__Deine Aufgabe__:
Liste alle Zeilen unten auf, in denen das Wort „Notes“ vorkommt. Groß- und Kleinschreibung zählen dabei.

__Die Zeilen__:
--- --- ---
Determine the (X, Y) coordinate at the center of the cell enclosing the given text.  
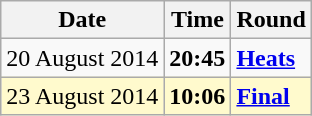
23 August 2014 (82, 96)
Heats (271, 58)
Round (271, 20)
Final (271, 96)
20:45 (198, 58)
10:06 (198, 96)
Time (198, 20)
20 August 2014 (82, 58)
Date (82, 20)
Scan for the cell matching the given text and deliver its [x, y] coordinate at center. 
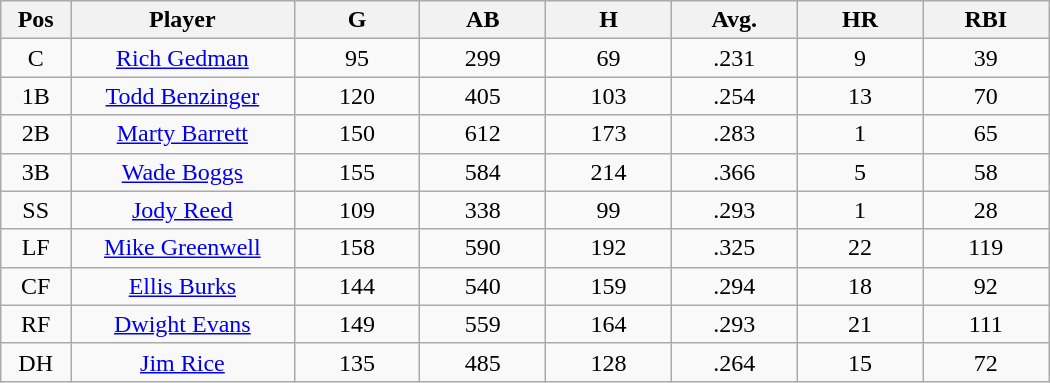
485 [483, 362]
HR [860, 20]
.254 [734, 96]
192 [609, 248]
Marty Barrett [183, 134]
DH [36, 362]
LF [36, 248]
338 [483, 210]
69 [609, 58]
.294 [734, 286]
103 [609, 96]
.283 [734, 134]
.264 [734, 362]
109 [357, 210]
70 [986, 96]
21 [860, 324]
559 [483, 324]
590 [483, 248]
15 [860, 362]
Avg. [734, 20]
164 [609, 324]
299 [483, 58]
119 [986, 248]
135 [357, 362]
95 [357, 58]
150 [357, 134]
3B [36, 172]
Wade Boggs [183, 172]
AB [483, 20]
SS [36, 210]
RF [36, 324]
1B [36, 96]
144 [357, 286]
.325 [734, 248]
405 [483, 96]
92 [986, 286]
214 [609, 172]
155 [357, 172]
39 [986, 58]
C [36, 58]
2B [36, 134]
128 [609, 362]
Jody Reed [183, 210]
149 [357, 324]
Jim Rice [183, 362]
RBI [986, 20]
9 [860, 58]
612 [483, 134]
.366 [734, 172]
540 [483, 286]
28 [986, 210]
159 [609, 286]
99 [609, 210]
111 [986, 324]
58 [986, 172]
G [357, 20]
584 [483, 172]
5 [860, 172]
13 [860, 96]
H [609, 20]
158 [357, 248]
CF [36, 286]
Todd Benzinger [183, 96]
18 [860, 286]
173 [609, 134]
22 [860, 248]
Rich Gedman [183, 58]
65 [986, 134]
.231 [734, 58]
Dwight Evans [183, 324]
Ellis Burks [183, 286]
Mike Greenwell [183, 248]
120 [357, 96]
Player [183, 20]
Pos [36, 20]
72 [986, 362]
Scan for the cell matching the given text and deliver its (x, y) coordinate at center. 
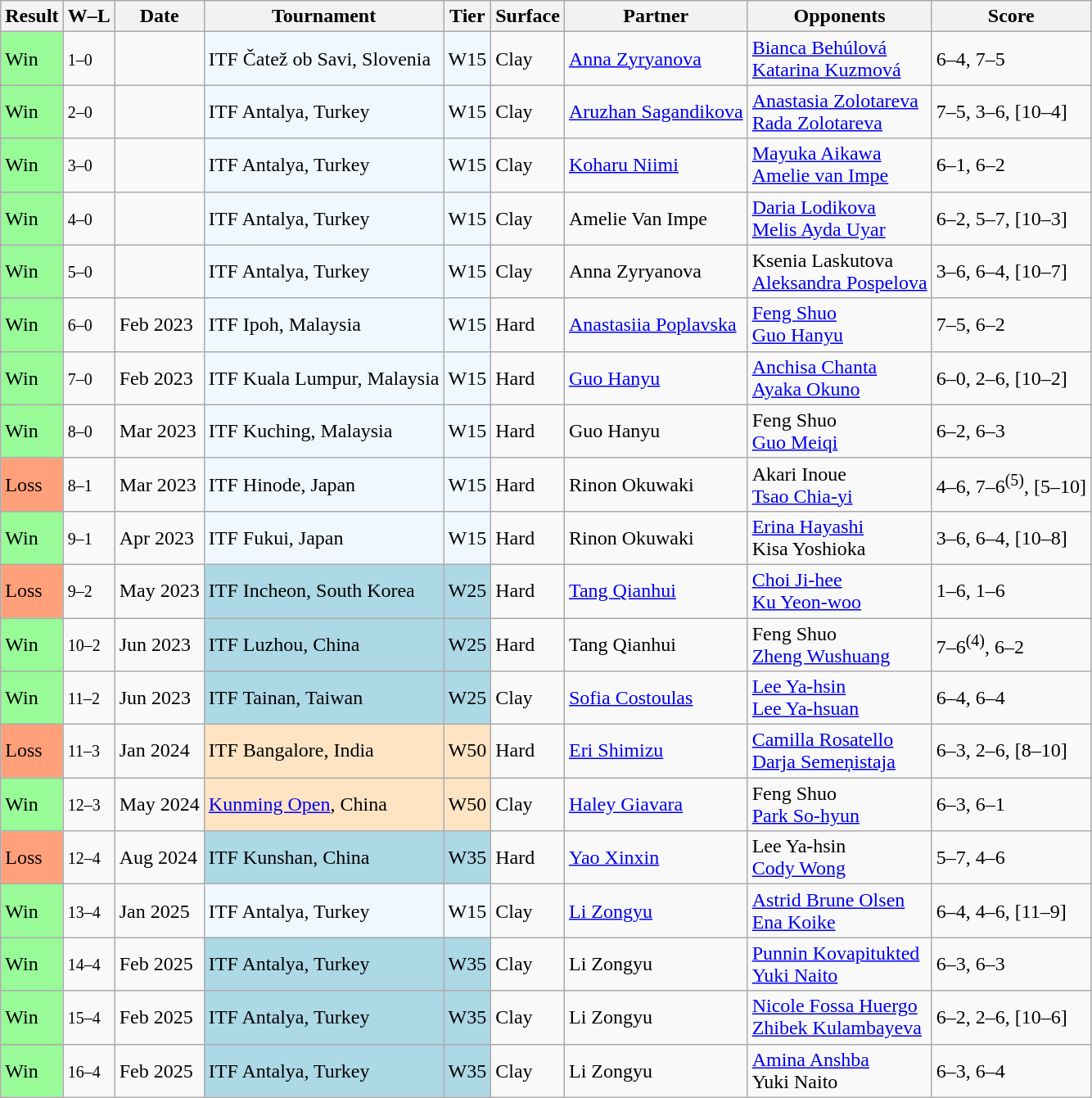
Amelie Van Impe (656, 218)
12–3 (88, 804)
12–4 (88, 858)
1–0 (88, 59)
ITF Kuala Lumpur, Malaysia (324, 378)
Feng Shuo Guo Hanyu (840, 324)
Feng Shuo Zheng Wushuang (840, 643)
3–6, 6–4, [10–7] (1011, 272)
5–0 (88, 272)
ITF Čatež ob Savi, Slovenia (324, 59)
ITF Kunshan, China (324, 858)
8–0 (88, 431)
7–6(4), 6–2 (1011, 643)
16–4 (88, 1071)
Kunming Open, China (324, 804)
Aug 2024 (159, 858)
6–4, 6–4 (1011, 697)
Anastasia Zolotareva Rada Zolotareva (840, 111)
Opponents (840, 16)
Sofia Costoulas (656, 697)
3–0 (88, 165)
Mayuka Aikawa Amelie van Impe (840, 165)
6–3, 2–6, [8–10] (1011, 751)
8–1 (88, 485)
6–4, 7–5 (1011, 59)
Ksenia Laskutova Aleksandra Pospelova (840, 272)
Lee Ya-hsin Lee Ya-hsuan (840, 697)
Haley Giavara (656, 804)
4–6, 7–6(5), [5–10] (1011, 485)
6–2, 6–3 (1011, 431)
ITF Hinode, Japan (324, 485)
1–6, 1–6 (1011, 591)
Tournament (324, 16)
May 2024 (159, 804)
Yao Xinxin (656, 858)
Anchisa Chanta Ayaka Okuno (840, 378)
6–1, 6–2 (1011, 165)
ITF Kuching, Malaysia (324, 431)
Tier (467, 16)
Choi Ji-hee Ku Yeon-woo (840, 591)
Result (32, 16)
ITF Luzhou, China (324, 643)
Nicole Fossa Huergo Zhibek Kulambayeva (840, 1017)
9–1 (88, 537)
Score (1011, 16)
7–5, 6–2 (1011, 324)
Bianca Behúlová Katarina Kuzmová (840, 59)
Feng Shuo Guo Meiqi (840, 431)
4–0 (88, 218)
15–4 (88, 1017)
6–3, 6–1 (1011, 804)
10–2 (88, 643)
ITF Ipoh, Malaysia (324, 324)
Surface (528, 16)
6–2, 5–7, [10–3] (1011, 218)
ITF Bangalore, India (324, 751)
6–0, 2–6, [10–2] (1011, 378)
ITF Fukui, Japan (324, 537)
Date (159, 16)
Aruzhan Sagandikova (656, 111)
Feng Shuo Park So-hyun (840, 804)
5–7, 4–6 (1011, 858)
Eri Shimizu (656, 751)
6–0 (88, 324)
14–4 (88, 964)
11–2 (88, 697)
Daria Lodikova Melis Ayda Uyar (840, 218)
7–5, 3–6, [10–4] (1011, 111)
Partner (656, 16)
6–3, 6–4 (1011, 1071)
Punnin Kovapitukted Yuki Naito (840, 964)
W–L (88, 16)
6–2, 2–6, [10–6] (1011, 1017)
3–6, 6–4, [10–8] (1011, 537)
Erina Hayashi Kisa Yoshioka (840, 537)
Amina Anshba Yuki Naito (840, 1071)
9–2 (88, 591)
May 2023 (159, 591)
2–0 (88, 111)
ITF Tainan, Taiwan (324, 697)
Jan 2025 (159, 910)
Akari Inoue Tsao Chia-yi (840, 485)
Astrid Brune Olsen Ena Koike (840, 910)
ITF Incheon, South Korea (324, 591)
Jan 2024 (159, 751)
13–4 (88, 910)
6–3, 6–3 (1011, 964)
Camilla Rosatello Darja Semeņistaja (840, 751)
11–3 (88, 751)
Koharu Niimi (656, 165)
Anastasiia Poplavska (656, 324)
7–0 (88, 378)
Apr 2023 (159, 537)
6–4, 4–6, [11–9] (1011, 910)
Lee Ya-hsin Cody Wong (840, 858)
Capture the cell that displays the provided text and extract its (X, Y) central coordinate. 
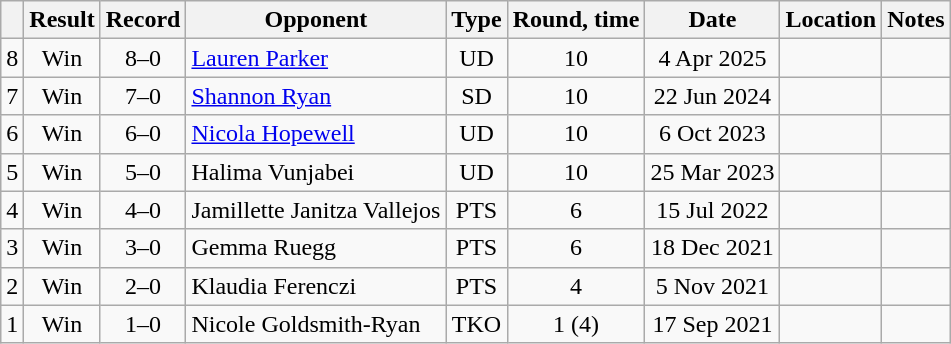
Lauren Parker (316, 58)
TKO (476, 324)
Klaudia Ferenczi (316, 286)
Round, time (576, 20)
Date (712, 20)
8–0 (143, 58)
22 Jun 2024 (712, 96)
Jamillette Janitza Vallejos (316, 210)
1–0 (143, 324)
Shannon Ryan (316, 96)
3–0 (143, 248)
5 Nov 2021 (712, 286)
SD (476, 96)
2–0 (143, 286)
1 (12, 324)
4–0 (143, 210)
15 Jul 2022 (712, 210)
Result (62, 20)
Notes (916, 20)
17 Sep 2021 (712, 324)
7 (12, 96)
8 (12, 58)
6–0 (143, 134)
Gemma Ruegg (316, 248)
5 (12, 172)
Nicola Hopewell (316, 134)
3 (12, 248)
25 Mar 2023 (712, 172)
Type (476, 20)
Halima Vunjabei (316, 172)
2 (12, 286)
6 Oct 2023 (712, 134)
7–0 (143, 96)
1 (4) (576, 324)
Record (143, 20)
Nicole Goldsmith-Ryan (316, 324)
Location (831, 20)
18 Dec 2021 (712, 248)
5–0 (143, 172)
Opponent (316, 20)
4 Apr 2025 (712, 58)
Detect which cell encompasses the target text, then output its (X, Y) center coordinate. 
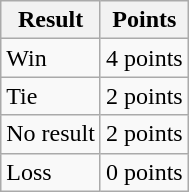
Points (144, 20)
Tie (51, 96)
4 points (144, 58)
Win (51, 58)
0 points (144, 172)
Loss (51, 172)
Result (51, 20)
No result (51, 134)
Identify which cell holds the provided text, then report its (x, y) central coordinate. 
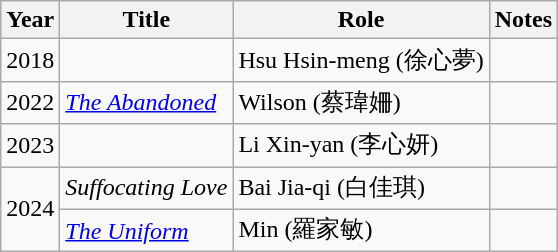
Notes (523, 20)
Bai Jia-qi (白佳琪) (361, 188)
Min (羅家敏) (361, 230)
Role (361, 20)
2023 (30, 146)
The Abandoned (146, 102)
Hsu Hsin-meng (徐心夢) (361, 60)
Title (146, 20)
Suffocating Love (146, 188)
Year (30, 20)
2024 (30, 208)
2018 (30, 60)
Li Xin-yan (李心妍) (361, 146)
2022 (30, 102)
The Uniform (146, 230)
Wilson (蔡瑋姍) (361, 102)
Return (X, Y) of the center of cell containing provided text 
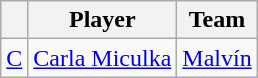
Team (217, 20)
Carla Miculka (102, 58)
Malvín (217, 58)
C (14, 58)
Player (102, 20)
For the text-containing cell, return its midpoint in (x, y) coordinate format. 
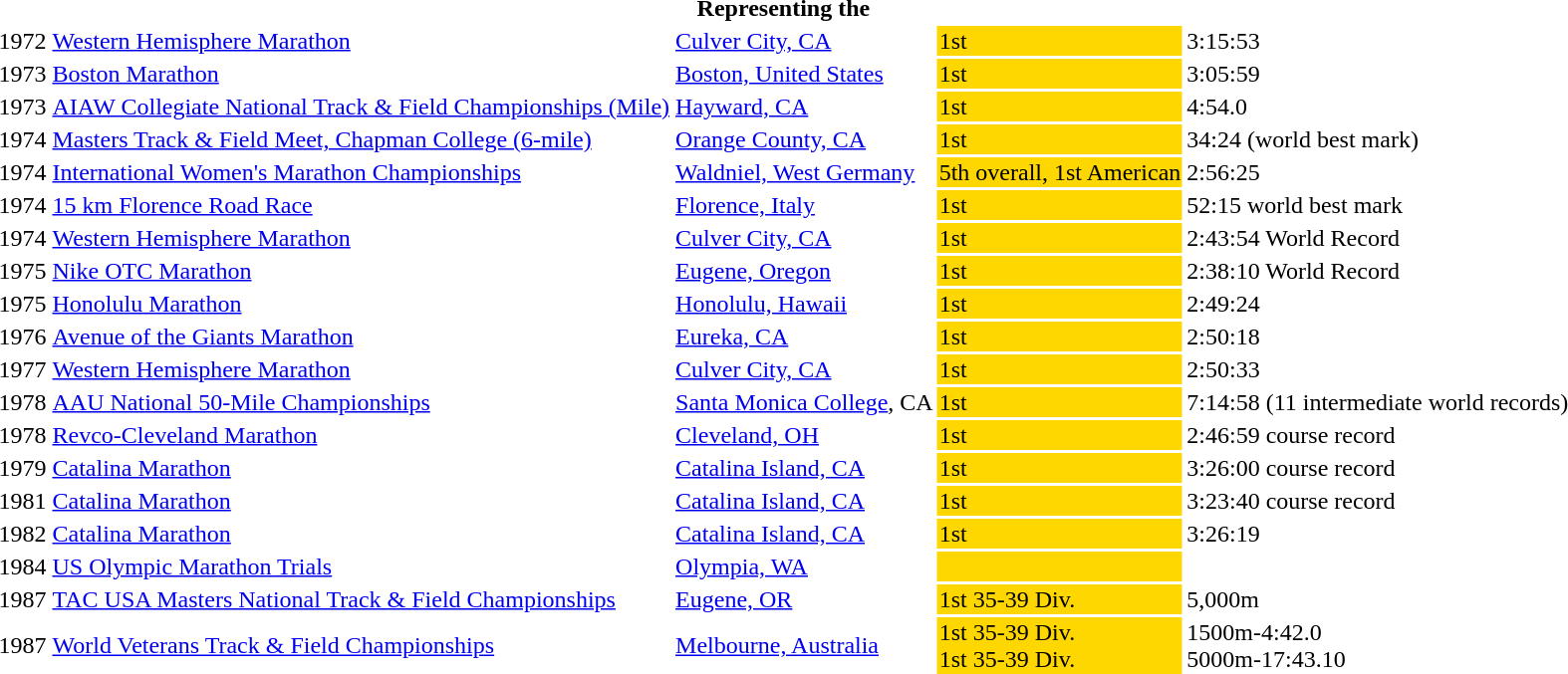
TAC USA Masters National Track & Field Championships (361, 600)
US Olympic Marathon Trials (361, 567)
Boston Marathon (361, 74)
International Women's Marathon Championships (361, 172)
AAU National 50-Mile Championships (361, 402)
World Veterans Track & Field Championships (361, 646)
1st 35-39 Div.1st 35-39 Div. (1060, 646)
Florence, Italy (805, 205)
Eugene, OR (805, 600)
Honolulu, Hawaii (805, 304)
AIAW Collegiate National Track & Field Championships (Mile) (361, 107)
Cleveland, OH (805, 435)
Revco-Cleveland Marathon (361, 435)
Avenue of the Giants Marathon (361, 337)
5th overall, 1st American (1060, 172)
Eugene, Oregon (805, 271)
Orange County, CA (805, 139)
Nike OTC Marathon (361, 271)
Honolulu Marathon (361, 304)
Hayward, CA (805, 107)
Melbourne, Australia (805, 646)
1st 35-39 Div. (1060, 600)
Olympia, WA (805, 567)
Eureka, CA (805, 337)
15 km Florence Road Race (361, 205)
Santa Monica College, CA (805, 402)
Masters Track & Field Meet, Chapman College (6-mile) (361, 139)
Waldniel, West Germany (805, 172)
Boston, United States (805, 74)
Pinpoint the cell where the given text exists, returning its [X, Y] midpoint coordinate. 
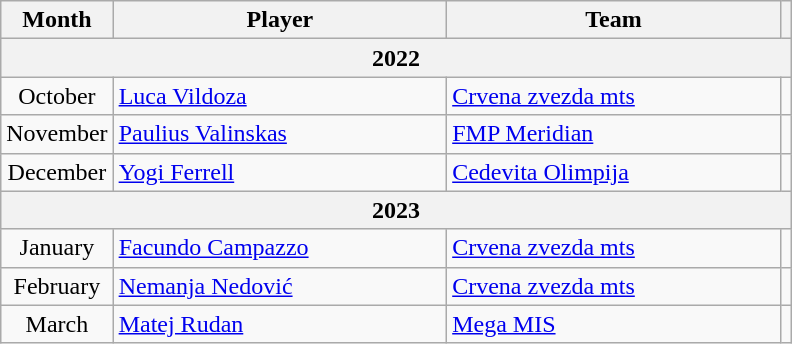
January [57, 248]
FMP Meridian [614, 134]
Luca Vildoza [280, 96]
Mega MIS [614, 324]
Facundo Campazzo [280, 248]
February [57, 286]
Team [614, 20]
Player [280, 20]
2022 [396, 58]
March [57, 324]
October [57, 96]
Month [57, 20]
December [57, 172]
Paulius Valinskas [280, 134]
Yogi Ferrell [280, 172]
November [57, 134]
Matej Rudan [280, 324]
Nemanja Nedović [280, 286]
Cedevita Olimpija [614, 172]
2023 [396, 210]
From the cell containing the given text, extract its center point as (X, Y) coordinate. 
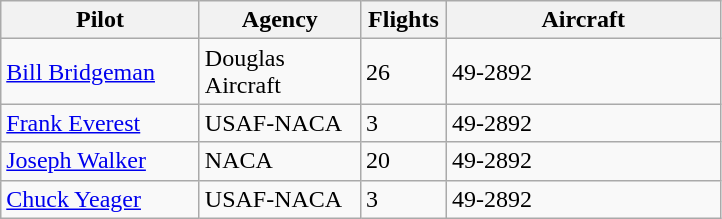
20 (403, 161)
Pilot (100, 20)
Flights (403, 20)
Chuck Yeager (100, 199)
Joseph Walker (100, 161)
NACA (280, 161)
Frank Everest (100, 123)
Agency (280, 20)
Bill Bridgeman (100, 72)
Douglas Aircraft (280, 72)
26 (403, 72)
Aircraft (583, 20)
Output the (X, Y) coordinate of the center of the cell containing the given text.  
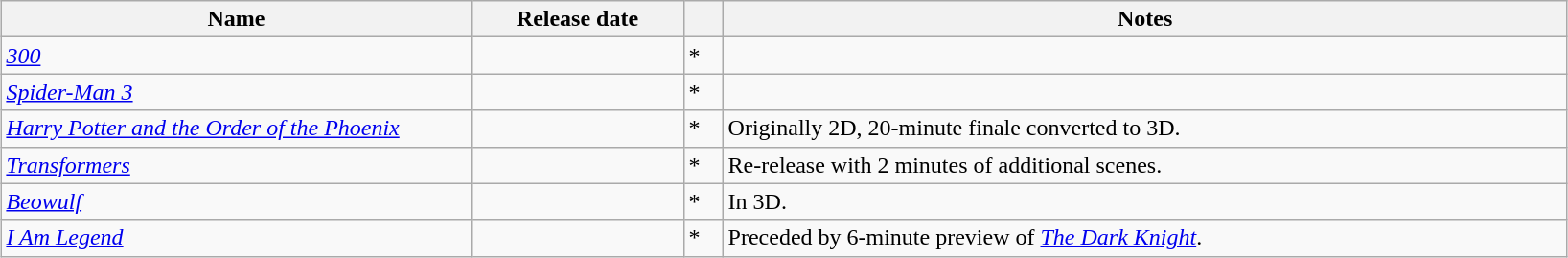
Notes (1144, 19)
Name (236, 19)
In 3D. (1144, 201)
Beowulf (236, 201)
Spider-Man 3 (236, 92)
Harry Potter and the Order of the Phoenix (236, 128)
Preceded by 6-minute preview of The Dark Knight. (1144, 238)
Re-release with 2 minutes of additional scenes. (1144, 165)
I Am Legend (236, 238)
Transformers (236, 165)
300 (236, 56)
Originally 2D, 20-minute finale converted to 3D. (1144, 128)
Release date (577, 19)
Locate the cell with the specified text and output its [x, y] center coordinate. 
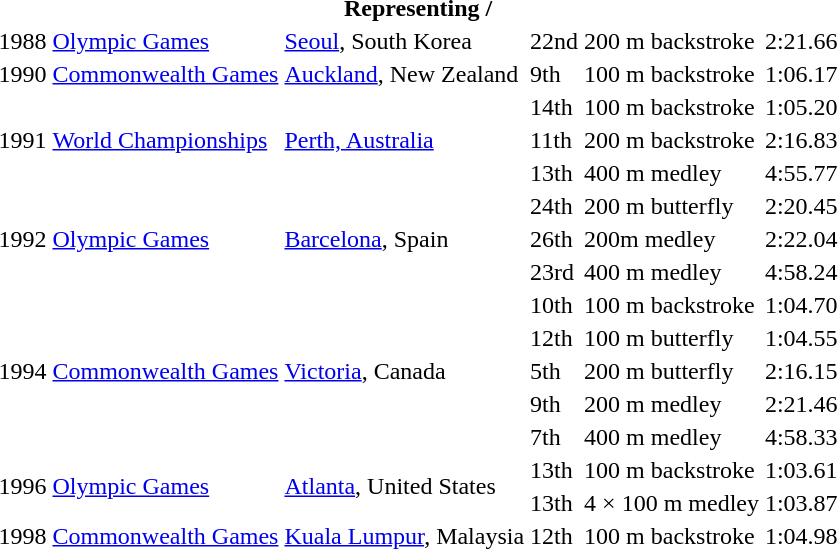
--- --- ---
__Lösung__:
Notes (916, 20)
Notes (523, 20)
Notes (1144, 19)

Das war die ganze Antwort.